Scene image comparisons
^^^^^^^^^^^^^^^^
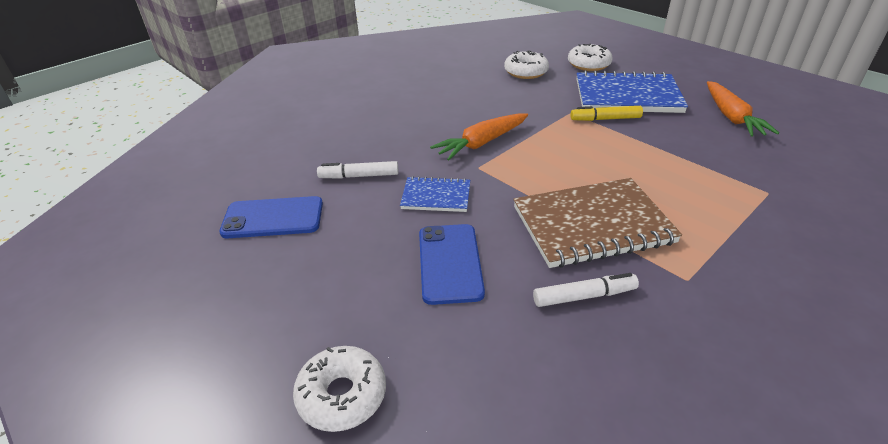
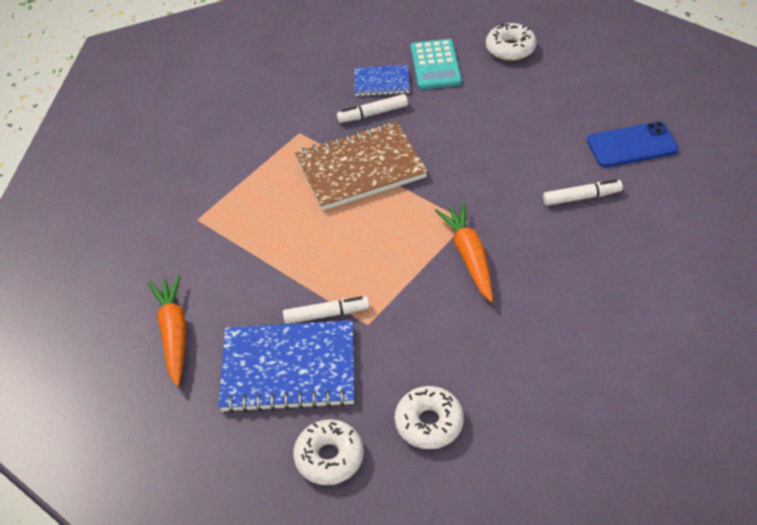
camera: 175 degrees right, 10 degrees up
(436, 196) = (498, 182): blue notebook -> blue notebook (382, 82)
(450, 263) = (470, 125): blue phone -> none
(481, 143) = (469, 256): orange carrot -> orange carrot turned 60 degrees counterclockwise
(481, 377) = (435, 65): none -> turquoise calculator
(605, 119) = (326, 314): yellow marker -> white marker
^^^^^^^^^^^^^^^^
» Problem to work on: Lines in the data that include the word "blue" should all be copied.

» Reply:
(436, 196) = (498, 182): blue notebook -> blue notebook (382, 82)
(450, 263) = (470, 125): blue phone -> none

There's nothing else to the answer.